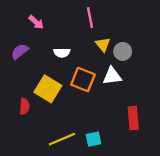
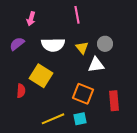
pink arrow: (36, 22) -> (31, 19), turned 64
yellow triangle: (103, 44) -> (82, 48), moved
white semicircle: (62, 53) -> (53, 45), size x1.6
orange square: (83, 79) -> (83, 94), moved

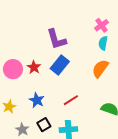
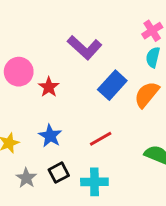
purple L-shape: (57, 39) -> (85, 47), turned -35
blue rectangle: (60, 65) -> (112, 85), moved
pink circle: (13, 69) -> (19, 72), moved

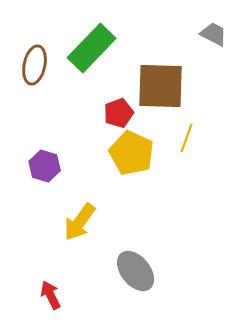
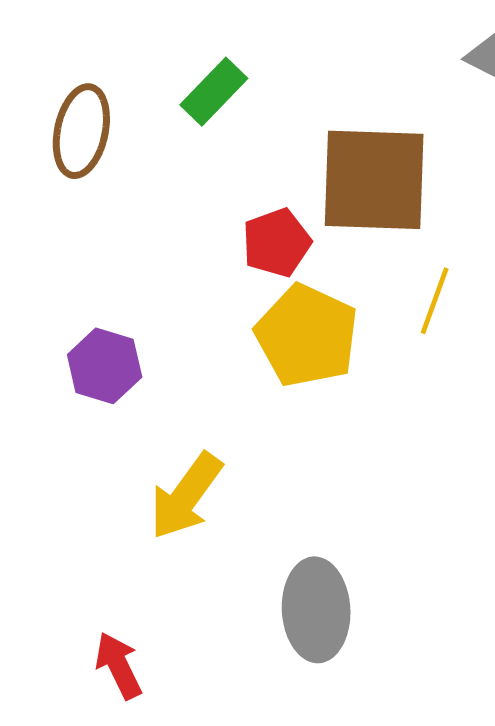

= = = = = = =

> Goal of the exercise
What this calls for is the material above set down exactly, pictures excluded.

> Answer section
pink arrow: (36, 22) -> (31, 19), turned 64
yellow triangle: (103, 44) -> (82, 48), moved
white semicircle: (62, 53) -> (53, 45), size x1.6
orange square: (83, 79) -> (83, 94), moved

purple L-shape: (57, 39) -> (85, 47), turned -35
blue rectangle: (60, 65) -> (112, 85), moved
pink circle: (13, 69) -> (19, 72), moved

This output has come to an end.